| Task to carry out |
Repeat the stretch of entries below from the line with "white spinning top: 2 -> 3" through the line with "yellow ruler: 1 -> 5". Include both ends and add nothing.

| Records shown |
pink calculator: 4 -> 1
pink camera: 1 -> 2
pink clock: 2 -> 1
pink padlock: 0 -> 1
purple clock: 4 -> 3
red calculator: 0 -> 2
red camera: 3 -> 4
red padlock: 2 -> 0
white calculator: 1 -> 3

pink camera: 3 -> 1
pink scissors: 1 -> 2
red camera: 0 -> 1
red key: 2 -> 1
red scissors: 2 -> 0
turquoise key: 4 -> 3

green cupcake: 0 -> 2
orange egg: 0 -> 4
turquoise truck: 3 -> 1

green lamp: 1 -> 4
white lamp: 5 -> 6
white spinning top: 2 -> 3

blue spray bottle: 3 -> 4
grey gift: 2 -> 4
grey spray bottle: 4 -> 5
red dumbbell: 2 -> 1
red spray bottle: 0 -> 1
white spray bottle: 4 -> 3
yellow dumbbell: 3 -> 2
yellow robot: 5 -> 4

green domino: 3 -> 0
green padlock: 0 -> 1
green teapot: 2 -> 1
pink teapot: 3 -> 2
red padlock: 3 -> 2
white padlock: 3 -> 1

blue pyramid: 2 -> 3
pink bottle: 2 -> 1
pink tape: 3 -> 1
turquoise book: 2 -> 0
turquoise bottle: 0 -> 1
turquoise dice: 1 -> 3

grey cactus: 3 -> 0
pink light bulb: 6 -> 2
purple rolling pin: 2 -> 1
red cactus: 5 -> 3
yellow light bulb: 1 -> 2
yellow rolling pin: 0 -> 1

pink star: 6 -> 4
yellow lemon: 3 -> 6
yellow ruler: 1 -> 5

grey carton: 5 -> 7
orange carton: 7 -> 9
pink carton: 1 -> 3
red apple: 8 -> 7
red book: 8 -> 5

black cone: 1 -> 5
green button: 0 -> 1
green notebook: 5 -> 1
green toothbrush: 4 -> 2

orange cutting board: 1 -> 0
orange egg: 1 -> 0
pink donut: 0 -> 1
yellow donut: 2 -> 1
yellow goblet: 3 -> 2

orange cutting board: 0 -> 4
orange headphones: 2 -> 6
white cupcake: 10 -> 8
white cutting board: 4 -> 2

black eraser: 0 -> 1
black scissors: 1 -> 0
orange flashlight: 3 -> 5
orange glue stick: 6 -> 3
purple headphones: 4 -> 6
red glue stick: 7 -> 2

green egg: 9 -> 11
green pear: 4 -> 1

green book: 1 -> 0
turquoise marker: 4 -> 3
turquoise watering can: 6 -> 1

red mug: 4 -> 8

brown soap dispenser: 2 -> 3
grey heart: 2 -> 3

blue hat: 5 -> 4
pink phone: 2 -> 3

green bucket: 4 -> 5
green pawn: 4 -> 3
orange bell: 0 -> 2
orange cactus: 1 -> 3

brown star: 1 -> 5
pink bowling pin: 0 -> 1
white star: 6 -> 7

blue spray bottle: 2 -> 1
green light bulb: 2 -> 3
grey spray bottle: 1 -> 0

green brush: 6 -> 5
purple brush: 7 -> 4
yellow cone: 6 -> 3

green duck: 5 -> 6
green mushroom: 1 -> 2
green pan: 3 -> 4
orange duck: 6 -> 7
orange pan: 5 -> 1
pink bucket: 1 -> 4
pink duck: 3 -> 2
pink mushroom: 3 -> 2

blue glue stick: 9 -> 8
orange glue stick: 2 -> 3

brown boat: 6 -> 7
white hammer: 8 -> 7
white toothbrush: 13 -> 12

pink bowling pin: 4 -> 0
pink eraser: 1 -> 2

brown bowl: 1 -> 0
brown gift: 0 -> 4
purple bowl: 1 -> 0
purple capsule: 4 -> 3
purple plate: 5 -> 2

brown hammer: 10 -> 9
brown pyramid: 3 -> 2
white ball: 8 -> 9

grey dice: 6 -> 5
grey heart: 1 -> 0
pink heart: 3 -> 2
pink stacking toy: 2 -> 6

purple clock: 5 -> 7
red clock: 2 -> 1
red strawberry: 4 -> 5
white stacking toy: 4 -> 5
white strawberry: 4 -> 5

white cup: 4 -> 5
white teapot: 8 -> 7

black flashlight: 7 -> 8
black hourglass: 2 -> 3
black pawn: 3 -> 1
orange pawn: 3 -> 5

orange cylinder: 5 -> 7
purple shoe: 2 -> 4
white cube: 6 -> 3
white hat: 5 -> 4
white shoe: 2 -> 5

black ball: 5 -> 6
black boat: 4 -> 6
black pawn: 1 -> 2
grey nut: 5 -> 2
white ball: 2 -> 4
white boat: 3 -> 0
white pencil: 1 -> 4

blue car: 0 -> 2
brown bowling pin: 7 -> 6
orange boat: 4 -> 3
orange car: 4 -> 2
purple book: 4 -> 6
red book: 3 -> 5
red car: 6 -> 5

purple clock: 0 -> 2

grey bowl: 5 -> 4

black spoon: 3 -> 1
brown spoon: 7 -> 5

| Task solution |
white spinning top: 2 -> 3

blue spray bottle: 3 -> 4
grey gift: 2 -> 4
grey spray bottle: 4 -> 5
red dumbbell: 2 -> 1
red spray bottle: 0 -> 1
white spray bottle: 4 -> 3
yellow dumbbell: 3 -> 2
yellow robot: 5 -> 4

green domino: 3 -> 0
green padlock: 0 -> 1
green teapot: 2 -> 1
pink teapot: 3 -> 2
red padlock: 3 -> 2
white padlock: 3 -> 1

blue pyramid: 2 -> 3
pink bottle: 2 -> 1
pink tape: 3 -> 1
turquoise book: 2 -> 0
turquoise bottle: 0 -> 1
turquoise dice: 1 -> 3

grey cactus: 3 -> 0
pink light bulb: 6 -> 2
purple rolling pin: 2 -> 1
red cactus: 5 -> 3
yellow light bulb: 1 -> 2
yellow rolling pin: 0 -> 1

pink star: 6 -> 4
yellow lemon: 3 -> 6
yellow ruler: 1 -> 5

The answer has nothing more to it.